[Exercise requirements]
List each line of the items below that contains the string "kern".

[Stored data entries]
* START *

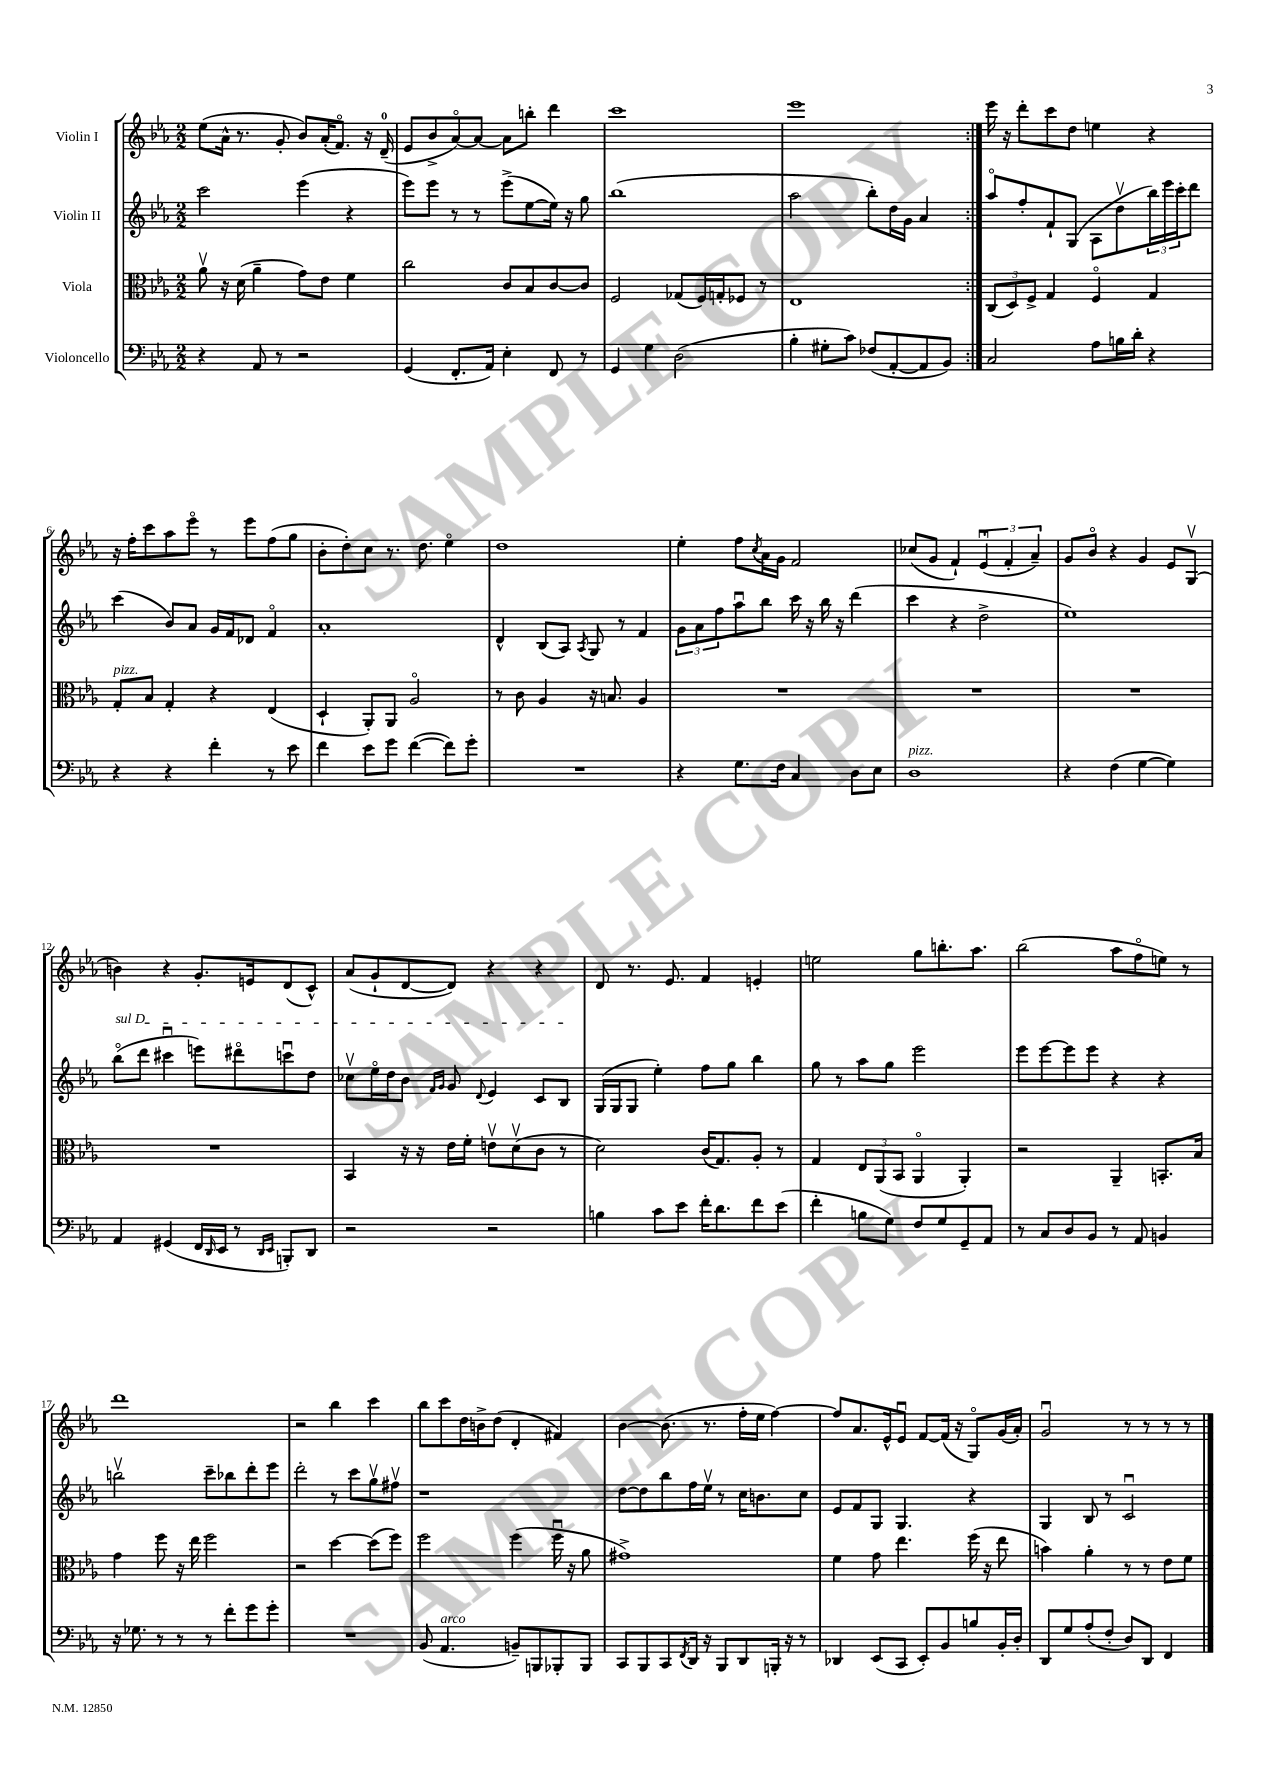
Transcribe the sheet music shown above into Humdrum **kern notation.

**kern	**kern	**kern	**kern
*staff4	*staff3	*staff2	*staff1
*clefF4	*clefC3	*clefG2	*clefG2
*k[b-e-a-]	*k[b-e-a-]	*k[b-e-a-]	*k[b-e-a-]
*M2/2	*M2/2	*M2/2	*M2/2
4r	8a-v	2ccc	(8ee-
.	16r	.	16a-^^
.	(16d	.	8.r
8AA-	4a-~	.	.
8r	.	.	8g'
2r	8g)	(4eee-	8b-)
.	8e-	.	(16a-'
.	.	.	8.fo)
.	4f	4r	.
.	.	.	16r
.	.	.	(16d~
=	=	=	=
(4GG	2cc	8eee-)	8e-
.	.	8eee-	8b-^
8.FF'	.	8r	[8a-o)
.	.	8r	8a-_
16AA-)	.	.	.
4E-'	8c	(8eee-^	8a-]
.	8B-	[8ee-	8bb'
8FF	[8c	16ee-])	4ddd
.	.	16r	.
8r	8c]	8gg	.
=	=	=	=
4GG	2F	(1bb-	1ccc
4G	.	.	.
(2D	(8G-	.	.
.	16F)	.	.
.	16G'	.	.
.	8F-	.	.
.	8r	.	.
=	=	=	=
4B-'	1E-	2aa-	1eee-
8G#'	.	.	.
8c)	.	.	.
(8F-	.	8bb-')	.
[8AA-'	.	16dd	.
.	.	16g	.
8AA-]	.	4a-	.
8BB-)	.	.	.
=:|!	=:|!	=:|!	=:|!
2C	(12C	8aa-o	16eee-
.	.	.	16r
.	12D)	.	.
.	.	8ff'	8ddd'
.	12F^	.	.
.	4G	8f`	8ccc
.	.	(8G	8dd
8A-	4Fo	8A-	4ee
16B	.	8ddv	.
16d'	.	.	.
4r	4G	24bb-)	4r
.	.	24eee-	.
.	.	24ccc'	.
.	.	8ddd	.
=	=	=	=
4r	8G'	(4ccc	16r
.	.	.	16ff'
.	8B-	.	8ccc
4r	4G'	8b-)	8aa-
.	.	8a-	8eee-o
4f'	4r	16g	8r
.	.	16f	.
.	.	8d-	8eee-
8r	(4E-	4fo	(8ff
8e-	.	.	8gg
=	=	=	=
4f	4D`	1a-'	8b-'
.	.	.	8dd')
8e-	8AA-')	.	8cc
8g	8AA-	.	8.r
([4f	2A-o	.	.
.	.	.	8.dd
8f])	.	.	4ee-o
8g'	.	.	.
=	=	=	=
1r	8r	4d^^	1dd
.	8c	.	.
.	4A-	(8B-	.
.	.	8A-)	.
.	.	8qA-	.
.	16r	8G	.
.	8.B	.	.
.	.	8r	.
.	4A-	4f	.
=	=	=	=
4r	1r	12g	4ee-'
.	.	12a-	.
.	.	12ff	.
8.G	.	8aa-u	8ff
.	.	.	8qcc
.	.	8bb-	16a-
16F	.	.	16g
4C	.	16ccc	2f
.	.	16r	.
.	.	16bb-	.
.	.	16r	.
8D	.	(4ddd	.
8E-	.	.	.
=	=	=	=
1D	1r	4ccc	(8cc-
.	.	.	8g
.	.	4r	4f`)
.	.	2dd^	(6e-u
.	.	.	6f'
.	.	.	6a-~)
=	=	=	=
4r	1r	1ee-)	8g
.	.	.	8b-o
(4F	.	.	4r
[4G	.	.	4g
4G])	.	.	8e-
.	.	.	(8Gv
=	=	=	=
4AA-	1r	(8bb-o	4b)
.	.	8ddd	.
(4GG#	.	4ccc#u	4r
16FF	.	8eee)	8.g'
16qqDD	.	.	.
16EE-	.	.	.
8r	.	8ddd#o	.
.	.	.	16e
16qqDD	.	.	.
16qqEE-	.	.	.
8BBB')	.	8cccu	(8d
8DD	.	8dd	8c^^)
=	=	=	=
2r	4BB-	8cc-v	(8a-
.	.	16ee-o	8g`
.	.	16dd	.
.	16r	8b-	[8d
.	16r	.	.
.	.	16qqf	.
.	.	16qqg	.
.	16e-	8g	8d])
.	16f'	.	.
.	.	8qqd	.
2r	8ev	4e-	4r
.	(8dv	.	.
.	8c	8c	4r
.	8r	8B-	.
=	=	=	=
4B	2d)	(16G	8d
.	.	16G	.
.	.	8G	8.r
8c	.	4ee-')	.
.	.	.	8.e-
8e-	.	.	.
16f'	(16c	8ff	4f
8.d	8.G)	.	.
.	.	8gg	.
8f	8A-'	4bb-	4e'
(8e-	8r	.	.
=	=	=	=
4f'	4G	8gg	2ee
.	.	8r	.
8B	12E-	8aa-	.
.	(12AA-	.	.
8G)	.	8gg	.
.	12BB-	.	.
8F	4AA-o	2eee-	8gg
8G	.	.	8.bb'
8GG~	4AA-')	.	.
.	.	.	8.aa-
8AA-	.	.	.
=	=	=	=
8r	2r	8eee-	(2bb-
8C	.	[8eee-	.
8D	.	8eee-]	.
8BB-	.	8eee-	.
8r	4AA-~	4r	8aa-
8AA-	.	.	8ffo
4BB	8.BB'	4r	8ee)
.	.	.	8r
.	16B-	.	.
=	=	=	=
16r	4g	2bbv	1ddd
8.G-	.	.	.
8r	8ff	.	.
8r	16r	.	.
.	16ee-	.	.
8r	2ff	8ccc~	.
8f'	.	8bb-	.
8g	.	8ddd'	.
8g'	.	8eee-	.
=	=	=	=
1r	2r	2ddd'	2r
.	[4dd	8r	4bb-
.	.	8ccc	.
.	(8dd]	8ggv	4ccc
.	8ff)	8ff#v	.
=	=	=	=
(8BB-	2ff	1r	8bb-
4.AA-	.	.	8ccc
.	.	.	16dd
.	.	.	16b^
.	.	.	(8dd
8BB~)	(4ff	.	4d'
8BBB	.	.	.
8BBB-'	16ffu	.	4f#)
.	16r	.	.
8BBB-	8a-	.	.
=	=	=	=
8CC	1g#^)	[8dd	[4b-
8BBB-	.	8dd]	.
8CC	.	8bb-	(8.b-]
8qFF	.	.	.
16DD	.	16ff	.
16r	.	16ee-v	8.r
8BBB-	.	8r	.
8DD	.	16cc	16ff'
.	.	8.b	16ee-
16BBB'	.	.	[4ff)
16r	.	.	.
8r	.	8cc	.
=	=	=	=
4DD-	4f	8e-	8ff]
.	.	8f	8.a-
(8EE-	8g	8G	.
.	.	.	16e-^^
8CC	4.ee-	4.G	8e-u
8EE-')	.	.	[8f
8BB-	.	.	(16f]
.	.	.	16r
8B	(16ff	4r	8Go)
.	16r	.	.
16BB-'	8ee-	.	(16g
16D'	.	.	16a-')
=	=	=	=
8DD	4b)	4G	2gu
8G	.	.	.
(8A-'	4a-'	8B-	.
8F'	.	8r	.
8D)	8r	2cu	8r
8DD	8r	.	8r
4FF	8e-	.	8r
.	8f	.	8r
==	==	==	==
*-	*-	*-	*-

* END *

[Result for this task]
Transcribe the sheet music shown above into Humdrum **kern notation.
**kern	**kern	**kern	**kern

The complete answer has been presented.